Entries taken from a collection:

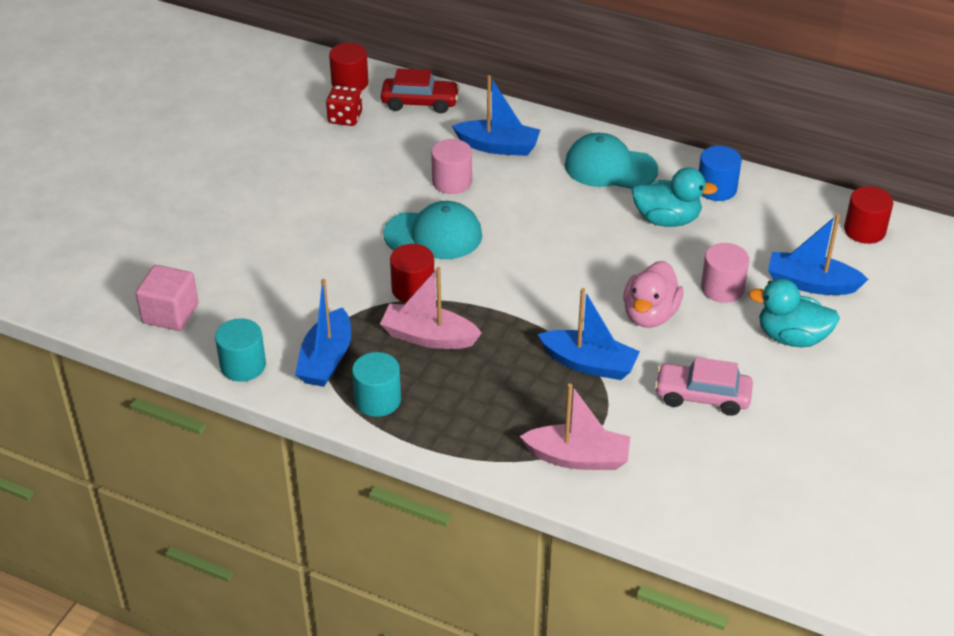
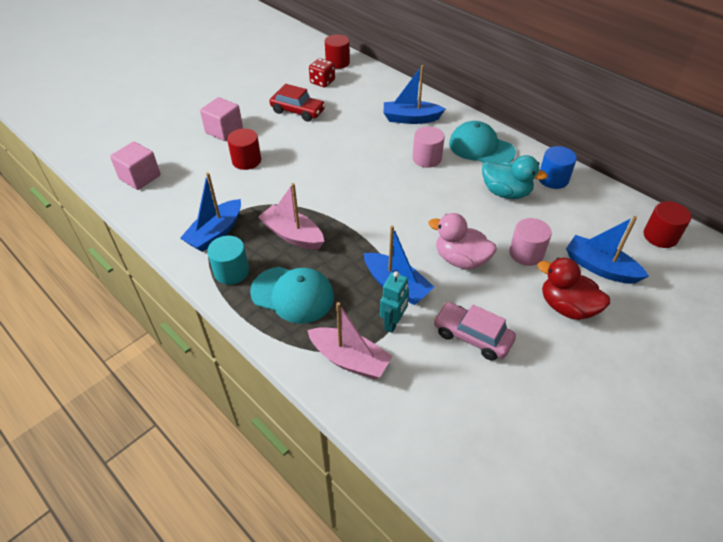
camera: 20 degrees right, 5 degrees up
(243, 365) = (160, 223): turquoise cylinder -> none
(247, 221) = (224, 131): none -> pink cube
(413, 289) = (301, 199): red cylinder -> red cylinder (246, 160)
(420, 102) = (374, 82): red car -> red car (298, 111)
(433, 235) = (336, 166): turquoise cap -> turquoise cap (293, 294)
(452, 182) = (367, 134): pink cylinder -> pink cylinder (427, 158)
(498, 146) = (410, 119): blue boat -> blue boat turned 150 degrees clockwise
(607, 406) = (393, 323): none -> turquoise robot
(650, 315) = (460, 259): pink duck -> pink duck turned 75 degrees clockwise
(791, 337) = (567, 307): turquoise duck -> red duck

* * *

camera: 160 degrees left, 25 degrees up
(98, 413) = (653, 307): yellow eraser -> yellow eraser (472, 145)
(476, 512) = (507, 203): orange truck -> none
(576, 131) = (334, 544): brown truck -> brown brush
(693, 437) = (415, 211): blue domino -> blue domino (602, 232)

__Your task__: Would you copy out exactly the lines above that start at the one containing "(98, 413) = (653, 307): yellow" and end at the one containing "(693, 437) = (415, 211): blue", inclusive?

__Answer section__:
(98, 413) = (653, 307): yellow eraser -> yellow eraser (472, 145)
(476, 512) = (507, 203): orange truck -> none
(576, 131) = (334, 544): brown truck -> brown brush
(693, 437) = (415, 211): blue domino -> blue domino (602, 232)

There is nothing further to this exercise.